* _WHAT YOU ARE ASKED TO DO_
Nothing but the lines from the one with "(477, 90) = (323, 280): orange" down to the one with "(563, 250) = (194, 362): black" should be returned, exactly and with both ends included, from the material below.

* _DATA RECORDS_
☆ ☆ ☆ ☆ ☆ ☆ ☆
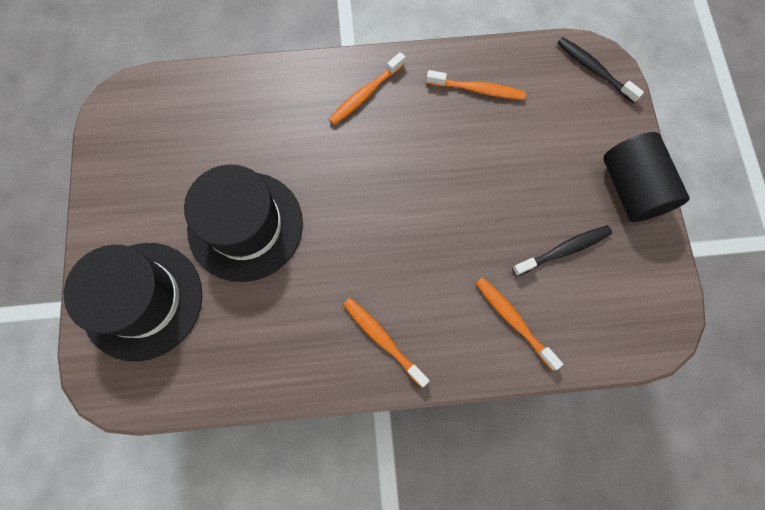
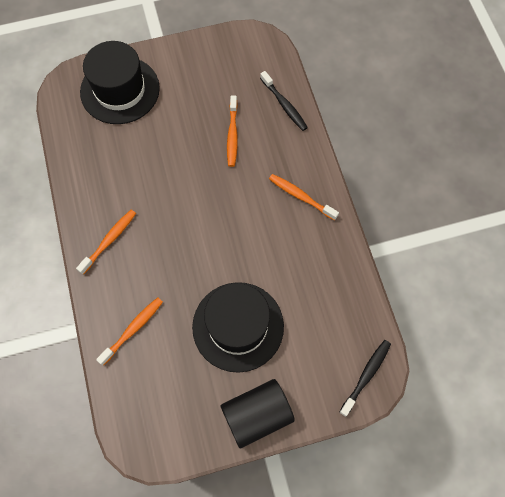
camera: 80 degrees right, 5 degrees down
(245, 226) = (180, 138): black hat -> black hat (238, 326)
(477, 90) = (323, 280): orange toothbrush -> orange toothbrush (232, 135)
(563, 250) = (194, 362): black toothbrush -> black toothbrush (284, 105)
☆ ☆ ☆ ☆ ☆ ☆ ☆
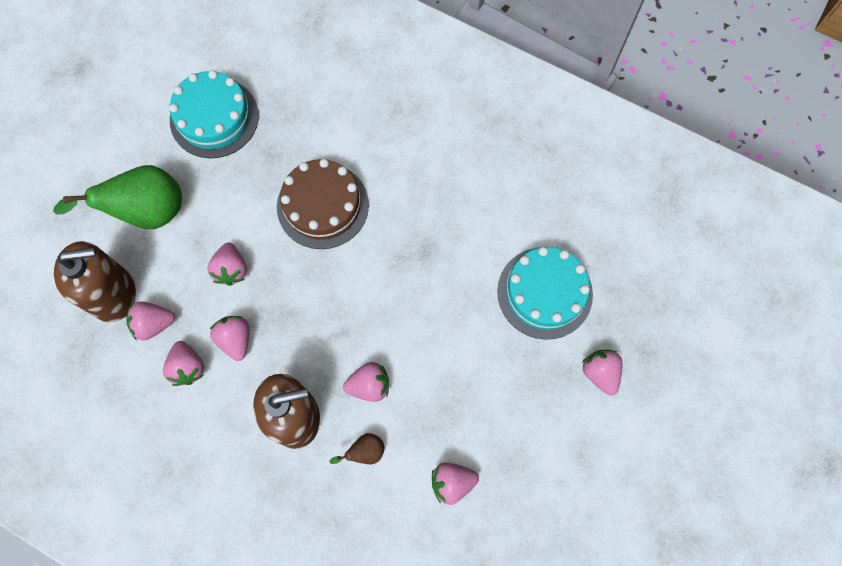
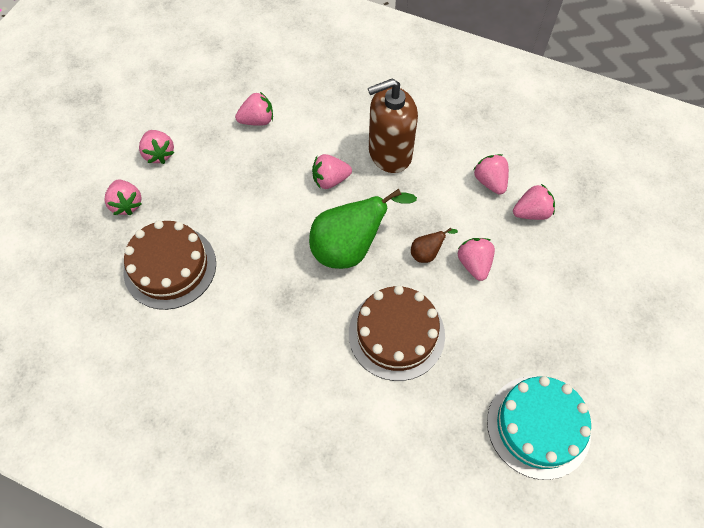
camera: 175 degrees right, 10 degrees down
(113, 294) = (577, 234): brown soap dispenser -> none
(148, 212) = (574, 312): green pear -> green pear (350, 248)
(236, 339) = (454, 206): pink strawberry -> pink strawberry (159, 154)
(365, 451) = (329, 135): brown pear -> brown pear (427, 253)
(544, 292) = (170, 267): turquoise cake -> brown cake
☆ ☆ ☆ ☆ ☆ ☆ ☆
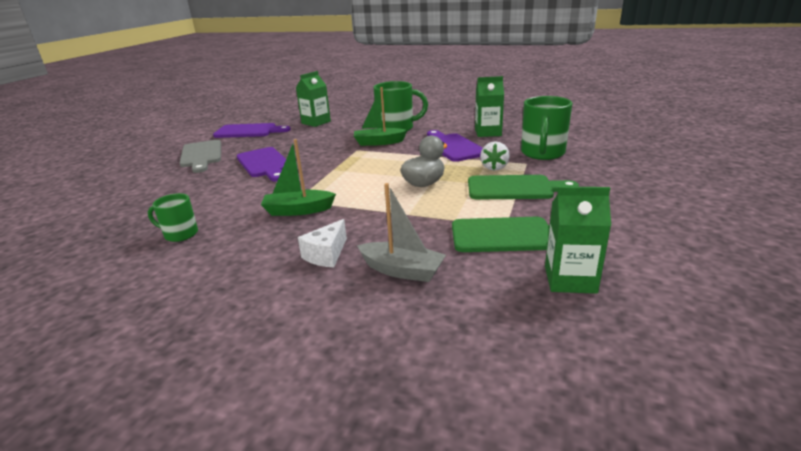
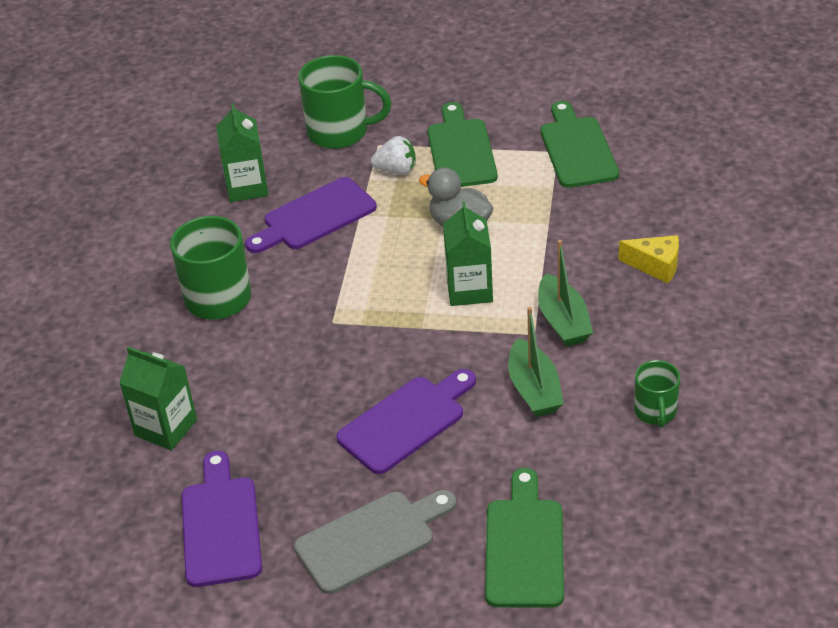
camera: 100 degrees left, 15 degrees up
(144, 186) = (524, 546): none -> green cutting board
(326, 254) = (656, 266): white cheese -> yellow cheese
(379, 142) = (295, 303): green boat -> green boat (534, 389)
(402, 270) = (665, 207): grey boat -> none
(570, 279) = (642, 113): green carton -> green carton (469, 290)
☆ ☆ ☆ ☆ ☆ ☆ ☆
* _EXERCISE SOLUTION_
(477, 90) = (323, 280): orange toothbrush -> orange toothbrush (232, 135)
(563, 250) = (194, 362): black toothbrush -> black toothbrush (284, 105)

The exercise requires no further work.